- Opening Delimiter -
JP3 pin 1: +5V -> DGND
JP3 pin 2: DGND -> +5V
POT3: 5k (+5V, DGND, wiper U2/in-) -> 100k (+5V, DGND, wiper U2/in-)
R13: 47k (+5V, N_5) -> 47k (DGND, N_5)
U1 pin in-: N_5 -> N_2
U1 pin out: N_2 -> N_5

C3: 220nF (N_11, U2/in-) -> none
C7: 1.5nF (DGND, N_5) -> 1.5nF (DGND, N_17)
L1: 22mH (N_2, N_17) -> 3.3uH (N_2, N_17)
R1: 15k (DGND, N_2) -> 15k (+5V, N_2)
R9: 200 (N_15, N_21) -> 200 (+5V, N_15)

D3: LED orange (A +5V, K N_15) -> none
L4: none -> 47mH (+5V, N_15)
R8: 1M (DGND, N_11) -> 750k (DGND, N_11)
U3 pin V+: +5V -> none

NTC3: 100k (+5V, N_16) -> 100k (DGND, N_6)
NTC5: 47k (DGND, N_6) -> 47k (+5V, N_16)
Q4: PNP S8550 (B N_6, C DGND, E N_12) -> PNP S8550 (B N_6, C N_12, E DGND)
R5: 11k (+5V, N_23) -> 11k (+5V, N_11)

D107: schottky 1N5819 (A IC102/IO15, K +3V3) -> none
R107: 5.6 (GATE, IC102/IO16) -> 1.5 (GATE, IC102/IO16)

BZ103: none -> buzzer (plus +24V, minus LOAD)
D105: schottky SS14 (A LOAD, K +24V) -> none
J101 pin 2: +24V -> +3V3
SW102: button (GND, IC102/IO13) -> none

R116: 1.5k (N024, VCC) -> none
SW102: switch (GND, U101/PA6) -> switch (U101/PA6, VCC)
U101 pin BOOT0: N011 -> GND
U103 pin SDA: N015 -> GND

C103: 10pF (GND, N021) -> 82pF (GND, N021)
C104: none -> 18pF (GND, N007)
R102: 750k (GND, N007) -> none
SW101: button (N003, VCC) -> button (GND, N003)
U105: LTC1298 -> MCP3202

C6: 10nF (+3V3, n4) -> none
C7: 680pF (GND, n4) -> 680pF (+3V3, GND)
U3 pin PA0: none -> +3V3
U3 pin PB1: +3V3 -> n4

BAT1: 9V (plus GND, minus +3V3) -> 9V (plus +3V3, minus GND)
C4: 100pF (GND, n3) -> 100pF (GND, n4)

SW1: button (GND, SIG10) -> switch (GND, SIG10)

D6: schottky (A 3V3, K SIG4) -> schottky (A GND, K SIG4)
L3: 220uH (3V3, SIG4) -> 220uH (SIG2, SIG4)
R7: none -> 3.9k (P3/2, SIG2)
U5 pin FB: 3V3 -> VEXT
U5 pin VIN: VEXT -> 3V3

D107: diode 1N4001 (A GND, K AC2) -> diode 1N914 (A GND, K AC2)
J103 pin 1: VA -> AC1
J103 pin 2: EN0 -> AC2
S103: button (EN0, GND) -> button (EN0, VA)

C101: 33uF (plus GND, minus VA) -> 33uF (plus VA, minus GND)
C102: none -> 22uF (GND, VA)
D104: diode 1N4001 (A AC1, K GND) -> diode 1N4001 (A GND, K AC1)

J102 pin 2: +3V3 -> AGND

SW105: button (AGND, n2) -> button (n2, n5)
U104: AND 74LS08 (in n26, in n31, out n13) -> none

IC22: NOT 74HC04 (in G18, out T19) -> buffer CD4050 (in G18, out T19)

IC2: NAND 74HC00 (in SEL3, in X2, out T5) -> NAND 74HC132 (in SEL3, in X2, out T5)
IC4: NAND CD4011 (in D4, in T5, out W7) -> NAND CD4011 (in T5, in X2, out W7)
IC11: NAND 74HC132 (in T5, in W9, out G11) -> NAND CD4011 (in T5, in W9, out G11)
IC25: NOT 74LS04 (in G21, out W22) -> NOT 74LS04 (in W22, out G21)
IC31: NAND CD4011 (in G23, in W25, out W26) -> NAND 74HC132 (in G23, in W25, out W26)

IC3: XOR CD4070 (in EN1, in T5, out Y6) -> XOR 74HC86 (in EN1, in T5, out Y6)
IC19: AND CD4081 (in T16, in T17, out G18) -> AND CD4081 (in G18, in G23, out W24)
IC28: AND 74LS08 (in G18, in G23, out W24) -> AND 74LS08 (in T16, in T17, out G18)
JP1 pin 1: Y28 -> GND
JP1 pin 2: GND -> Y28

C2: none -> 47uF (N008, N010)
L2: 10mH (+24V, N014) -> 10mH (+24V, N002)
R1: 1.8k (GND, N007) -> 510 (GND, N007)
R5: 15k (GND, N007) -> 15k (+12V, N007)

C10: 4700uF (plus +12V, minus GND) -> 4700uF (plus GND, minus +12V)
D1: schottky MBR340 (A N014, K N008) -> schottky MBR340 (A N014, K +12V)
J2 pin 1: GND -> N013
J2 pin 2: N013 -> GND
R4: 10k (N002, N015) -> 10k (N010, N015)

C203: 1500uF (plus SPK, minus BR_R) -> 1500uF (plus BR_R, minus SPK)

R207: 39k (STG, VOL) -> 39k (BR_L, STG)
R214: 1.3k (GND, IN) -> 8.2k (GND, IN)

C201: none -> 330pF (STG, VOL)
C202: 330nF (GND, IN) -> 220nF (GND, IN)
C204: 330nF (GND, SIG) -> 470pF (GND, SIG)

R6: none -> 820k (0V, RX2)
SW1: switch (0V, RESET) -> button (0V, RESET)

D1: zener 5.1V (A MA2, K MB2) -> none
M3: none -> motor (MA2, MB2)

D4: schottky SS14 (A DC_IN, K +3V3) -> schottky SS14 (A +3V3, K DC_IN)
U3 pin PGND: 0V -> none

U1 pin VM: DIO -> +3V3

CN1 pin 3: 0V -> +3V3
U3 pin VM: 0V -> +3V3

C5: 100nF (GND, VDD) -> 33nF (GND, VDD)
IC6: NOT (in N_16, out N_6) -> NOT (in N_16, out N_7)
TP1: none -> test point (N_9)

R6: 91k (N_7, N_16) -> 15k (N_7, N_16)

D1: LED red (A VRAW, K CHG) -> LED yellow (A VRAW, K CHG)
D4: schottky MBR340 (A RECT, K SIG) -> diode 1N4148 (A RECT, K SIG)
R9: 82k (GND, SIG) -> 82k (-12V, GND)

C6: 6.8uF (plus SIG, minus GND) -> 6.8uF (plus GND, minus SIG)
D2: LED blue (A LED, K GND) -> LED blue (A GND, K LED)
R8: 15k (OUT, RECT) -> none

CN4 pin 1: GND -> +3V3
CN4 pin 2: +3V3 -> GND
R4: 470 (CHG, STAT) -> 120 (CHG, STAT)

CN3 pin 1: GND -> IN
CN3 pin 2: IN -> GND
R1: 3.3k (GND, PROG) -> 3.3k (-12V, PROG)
- Closing Delimiter -
AIM OF THE EXERCISE> If a line in the entries contains the word "switch", copy that line out.

ANSWER TO THE PROBLEM>
SW102: switch (GND, U101/PA6) -> switch (U101/PA6, VCC)
SW1: button (GND, SIG10) -> switch (GND, SIG10)
SW1: switch (0V, RESET) -> button (0V, RESET)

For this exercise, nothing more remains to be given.